* Work required: Arrange all lines of the listing below as a numbered list, omitting blank lines and leaving the pictures out of your answer.

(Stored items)
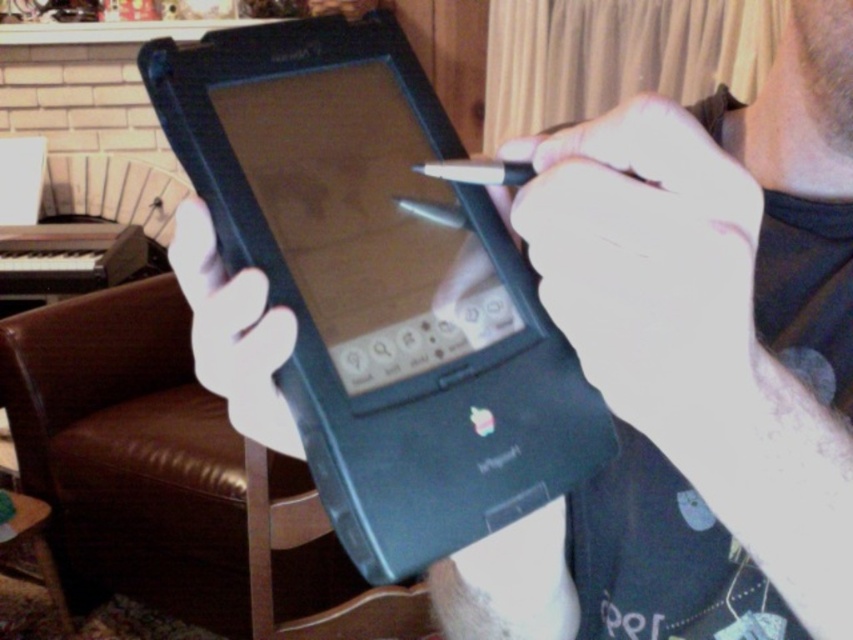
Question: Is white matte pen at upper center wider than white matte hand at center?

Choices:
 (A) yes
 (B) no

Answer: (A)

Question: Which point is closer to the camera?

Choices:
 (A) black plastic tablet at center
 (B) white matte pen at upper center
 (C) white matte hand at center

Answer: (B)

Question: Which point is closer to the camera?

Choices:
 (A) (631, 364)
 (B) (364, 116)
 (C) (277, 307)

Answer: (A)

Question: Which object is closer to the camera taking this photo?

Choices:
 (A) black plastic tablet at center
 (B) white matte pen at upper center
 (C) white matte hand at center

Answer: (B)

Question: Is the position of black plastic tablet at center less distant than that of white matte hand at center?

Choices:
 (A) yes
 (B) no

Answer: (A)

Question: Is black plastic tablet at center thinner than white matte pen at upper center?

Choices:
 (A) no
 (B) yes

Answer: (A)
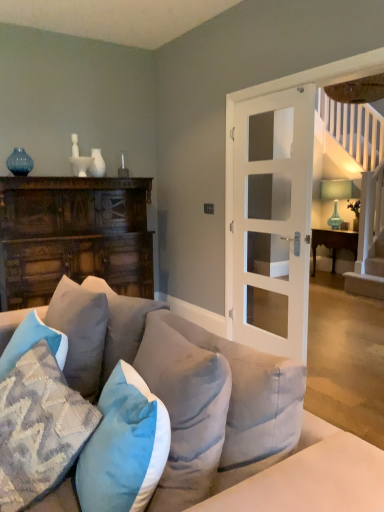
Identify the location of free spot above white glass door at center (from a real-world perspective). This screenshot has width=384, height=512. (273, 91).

* Completed task:
1. Question: Is white matte pen at upper center wider than white matte hand at center?
2. Choices:
3.  (A) yes
4.  (B) no
5. Answer: (A)
6. Question: Which point is closer to the camera?
7. Choices:
8.  (A) black plastic tablet at center
9.  (B) white matte pen at upper center
10.  (C) white matte hand at center
11. Answer: (B)
12. Question: Which point is closer to the camera?
13. Choices:
14.  (A) (631, 364)
15.  (B) (364, 116)
16.  (C) (277, 307)
17. Answer: (A)
18. Question: Which object is closer to the camera taking this photo?
19. Choices:
20.  (A) black plastic tablet at center
21.  (B) white matte pen at upper center
22.  (C) white matte hand at center
23. Answer: (B)
24. Question: Is the position of black plastic tablet at center less distant than that of white matte hand at center?
25. Choices:
26.  (A) yes
27.  (B) no
28. Answer: (A)
29. Question: Is black plastic tablet at center thinner than white matte pen at upper center?
30. Choices:
31.  (A) no
32.  (B) yes
33. Answer: (A)
34. Identify the location of free spot above white glass door at center (from a real-world perspective). This screenshot has width=384, height=512. (273, 91).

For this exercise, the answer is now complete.